EXTRACTED ENTRIES
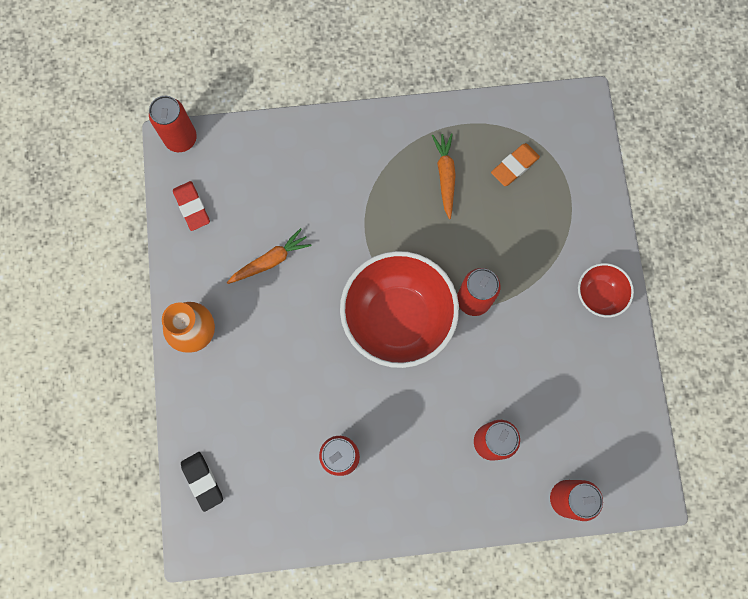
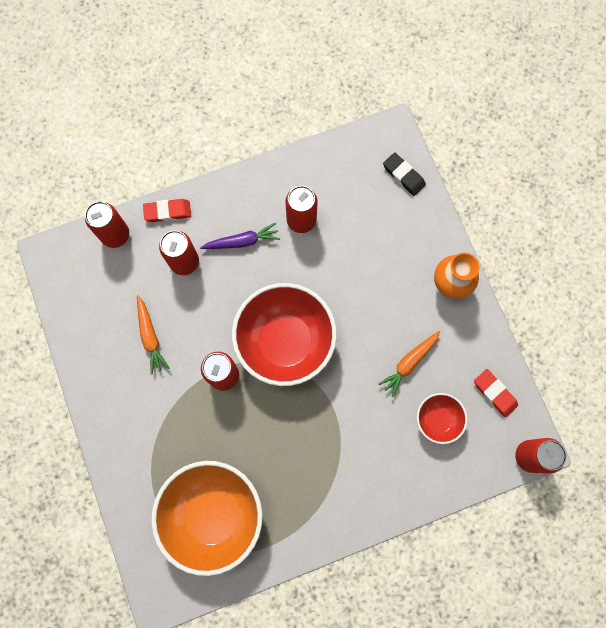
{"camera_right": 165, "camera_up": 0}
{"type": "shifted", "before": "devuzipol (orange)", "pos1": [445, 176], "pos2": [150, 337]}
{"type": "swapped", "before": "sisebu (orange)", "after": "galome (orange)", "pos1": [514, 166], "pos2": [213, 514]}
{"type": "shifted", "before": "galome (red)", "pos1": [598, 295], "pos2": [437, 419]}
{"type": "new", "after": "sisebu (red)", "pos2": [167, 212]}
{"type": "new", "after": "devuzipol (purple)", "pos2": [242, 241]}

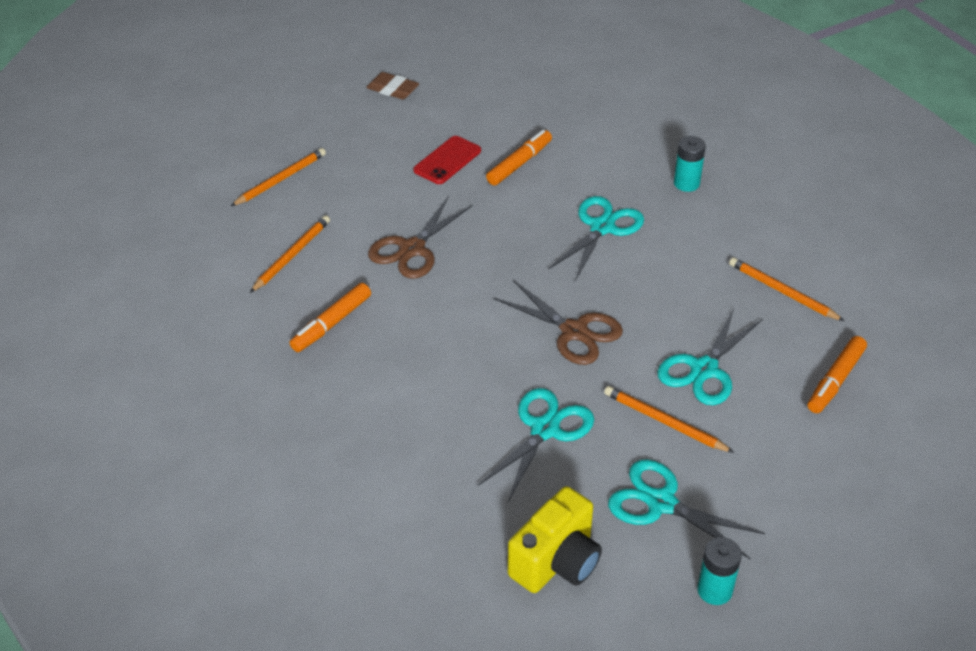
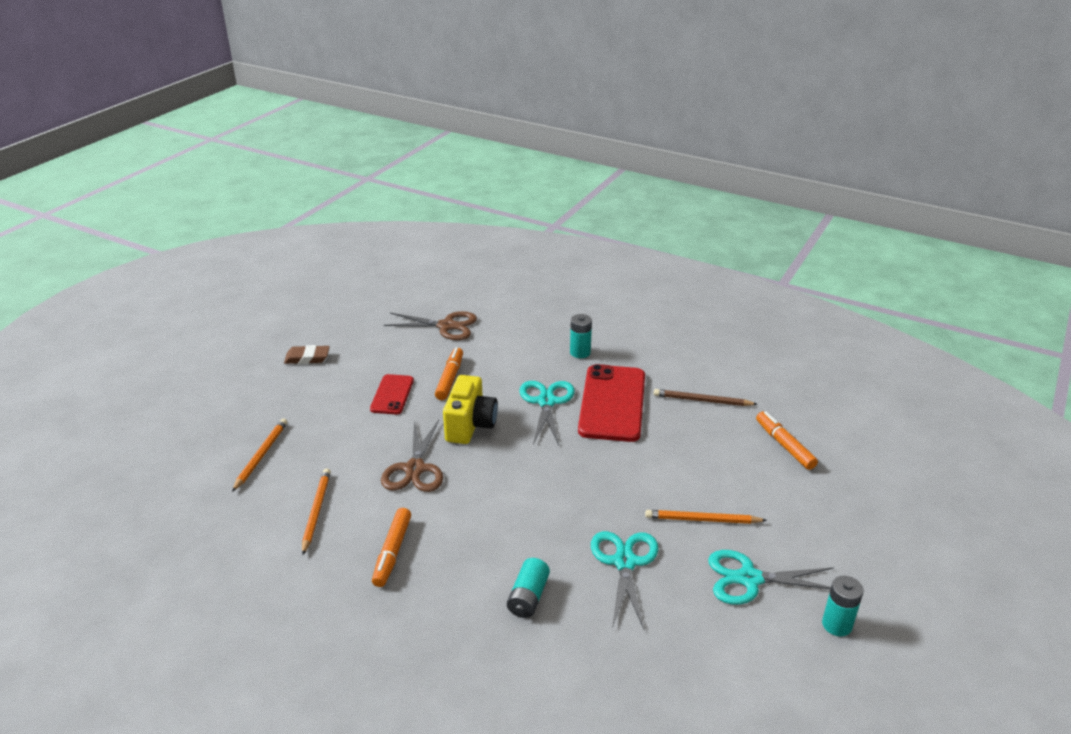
{"camera_right": -30, "camera_up": -10}
{"type": "shifted", "before": "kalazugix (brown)", "pos1": [574, 332], "pos2": [447, 326]}
{"type": "shifted", "before": "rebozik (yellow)", "pos1": [556, 562], "pos2": [470, 425]}
{"type": "gone", "before": "kalazugix (turquoise)", "pos1": [703, 370]}
{"type": "repainted", "before": "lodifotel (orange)", "after": "lodifotel (brown)", "pos1": [782, 292], "pos2": [702, 400]}
{"type": "rotated", "before": "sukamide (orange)", "pos1": [835, 381], "pos2": [784, 445], "turn": 150}
{"type": "new", "after": "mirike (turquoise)", "pos2": [528, 597]}
{"type": "new", "after": "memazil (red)", "pos2": [612, 403]}

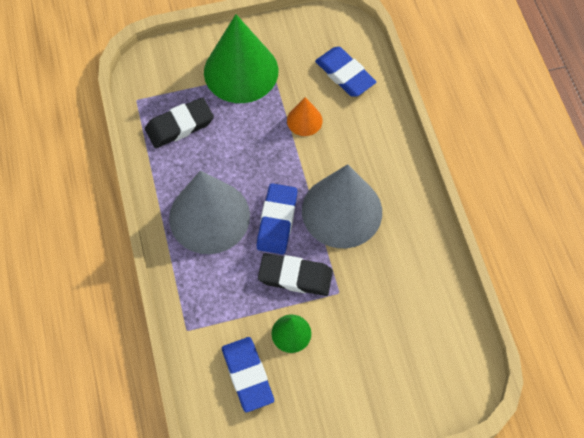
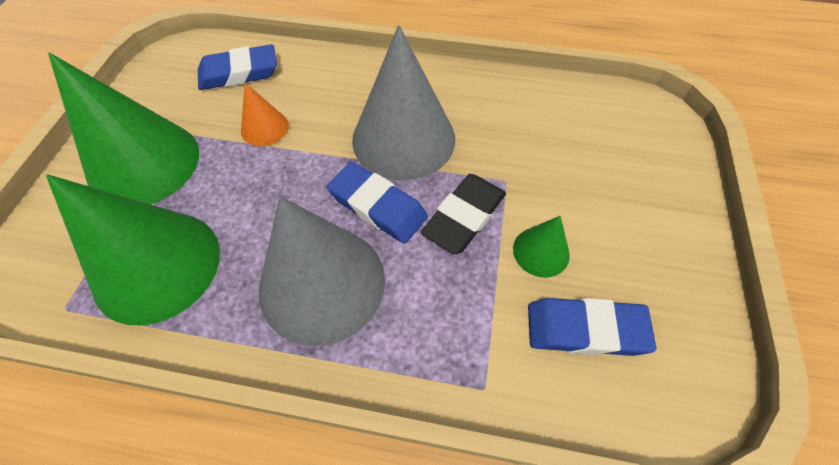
{"camera_right": -65, "camera_up": -5}
{"type": "swapped", "before": "sisebu (black)", "after": "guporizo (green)", "pos1": [179, 125], "pos2": [157, 265]}

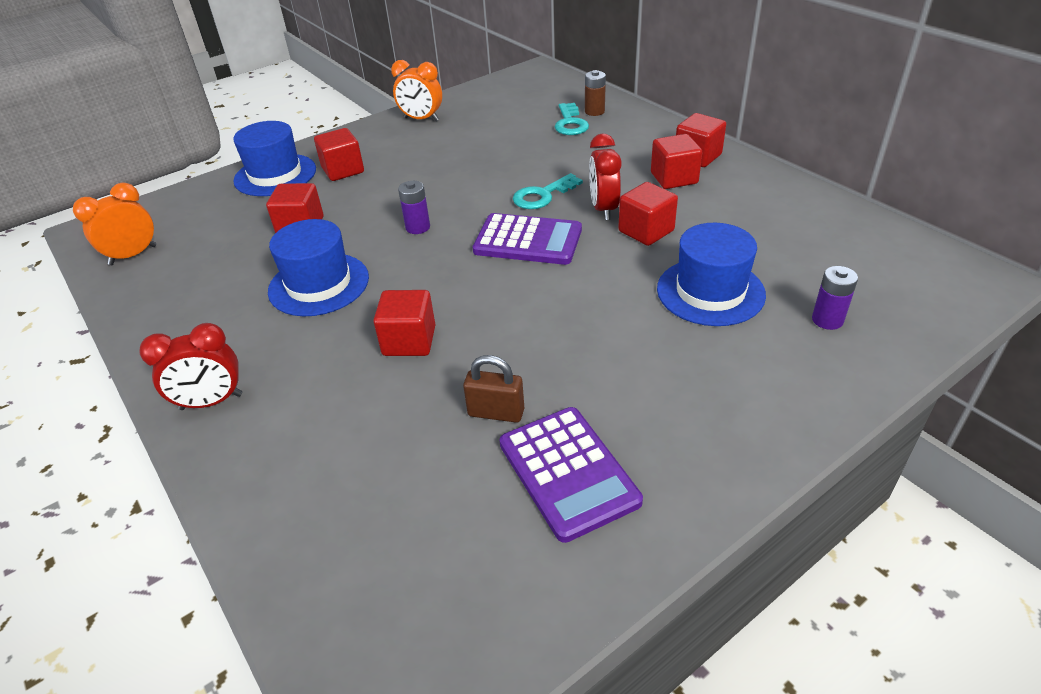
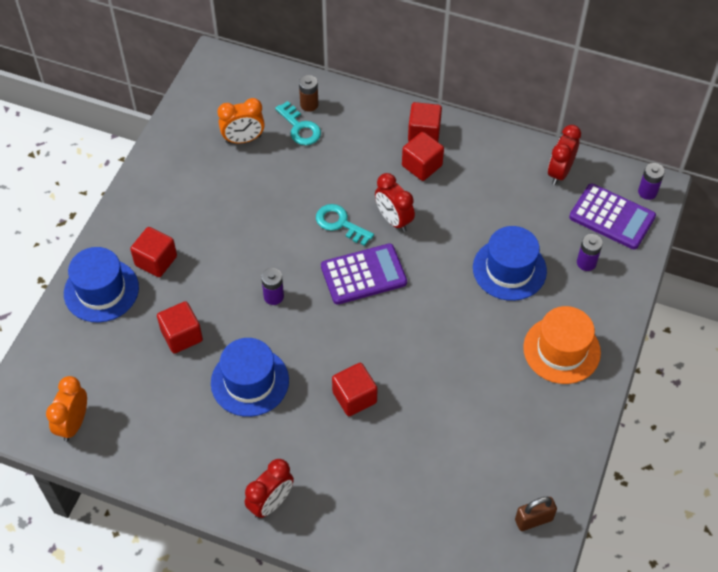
{"camera_right": -35, "camera_up": 15}
{"type": "shifted", "before": "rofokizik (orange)", "pos1": [421, 119], "pos2": [243, 139]}
{"type": "shifted", "before": "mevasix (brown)", "pos1": [496, 412], "pos2": [533, 520]}
{"type": "shifted", "before": "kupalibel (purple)", "pos1": [568, 472], "pos2": [612, 217]}
{"type": "rotated", "before": "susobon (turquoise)", "pos1": [542, 195], "pos2": [340, 223], "turn": 105}
{"type": "gone", "before": "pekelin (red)", "pos1": [646, 231]}
{"type": "new", "after": "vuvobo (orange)", "pos2": [561, 350]}
{"type": "new", "after": "rofokizik (red)", "pos2": [559, 172]}
{"type": "new", "after": "mirike (purple)", "pos2": [647, 192]}

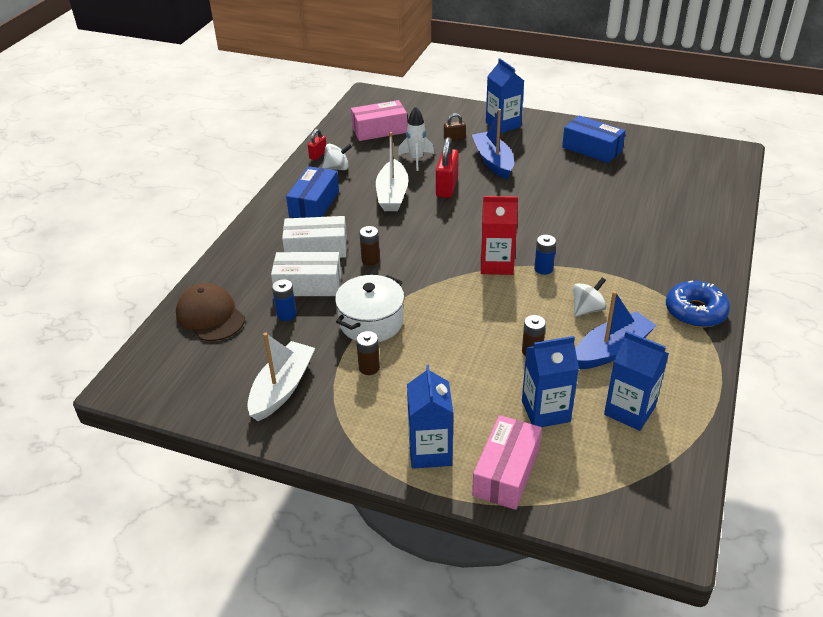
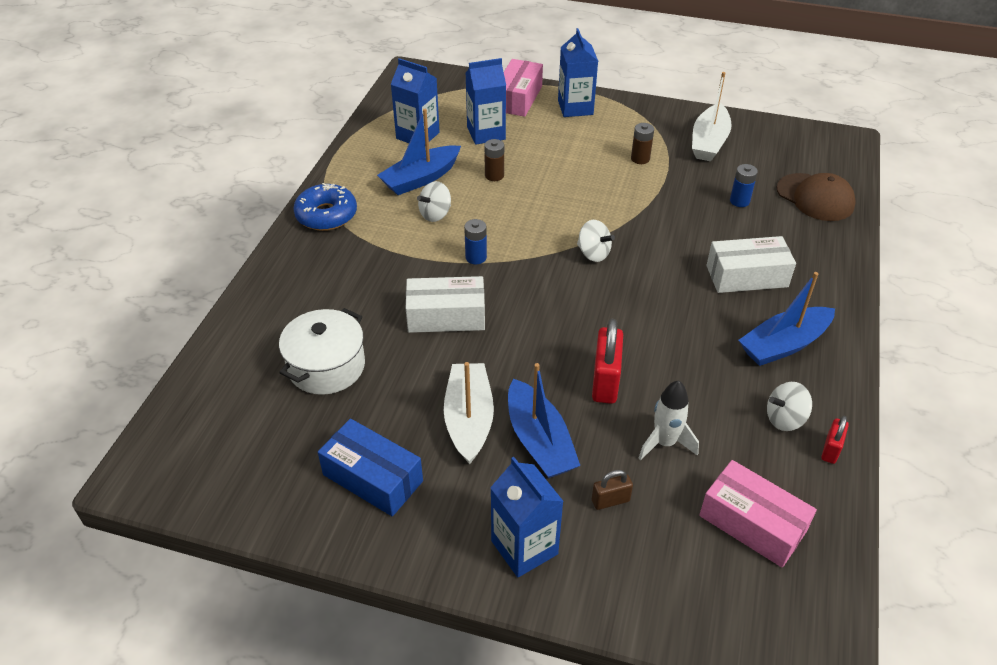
{"camera_right": 175, "camera_up": 5}
{"type": "shifted", "before": "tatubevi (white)", "pos1": [308, 285], "pos2": [446, 316]}
{"type": "swapped", "before": "tatubevi (blue)", "after": "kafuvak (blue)", "pos1": [314, 204], "pos2": [784, 345]}
{"type": "shifted", "before": "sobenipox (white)", "pos1": [371, 322], "pos2": [326, 366]}
{"type": "rotated", "before": "tatubevi (pink)", "pos1": [379, 130], "pos2": [752, 523], "turn": 60}
{"type": "gone", "before": "mirike (brown)", "pos1": [370, 259]}
{"type": "shifted", "before": "kafuvak (white)", "pos1": [392, 194], "pos2": [469, 419]}
{"type": "gone", "before": "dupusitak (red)", "pos1": [496, 264]}
{"type": "new", "after": "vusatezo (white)", "pos2": [593, 253]}

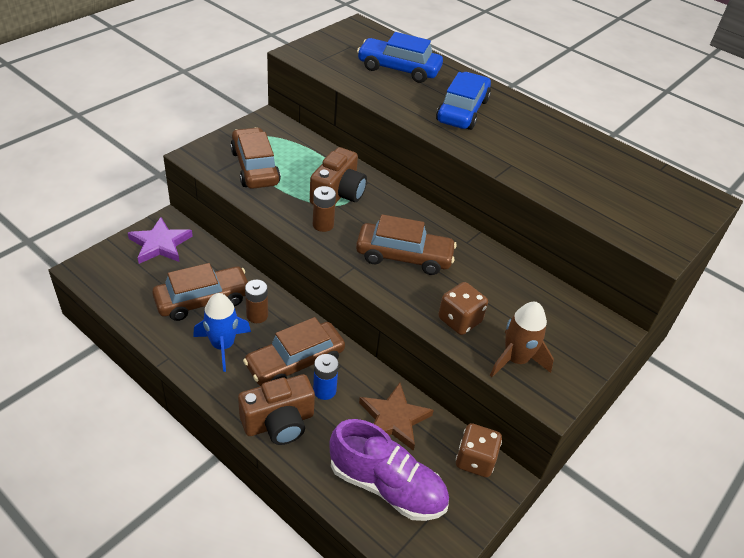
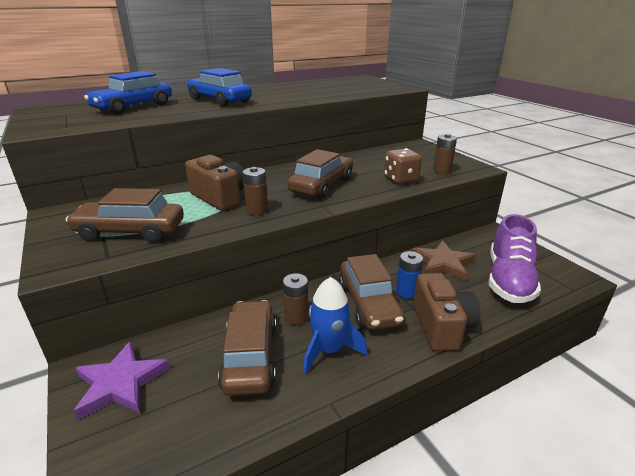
{"camera_right": -65, "camera_up": -15}
{"type": "rotated", "before": "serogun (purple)", "pos1": [387, 486], "pos2": [508, 280], "turn": 150}
{"type": "gone", "before": "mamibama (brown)", "pos1": [475, 460]}
{"type": "swapped", "before": "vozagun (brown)", "after": "mirike (brown)", "pos1": [515, 359], "pos2": [442, 170]}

TO DO
Pick out each line in the material containing "galome".

WRITTEN ANSWER
{"type": "swapped", "before": "sisebu (orange)", "after": "galome (orange)", "pos1": [514, 166], "pos2": [213, 514]}
{"type": "shifted", "before": "galome (red)", "pos1": [598, 295], "pos2": [437, 419]}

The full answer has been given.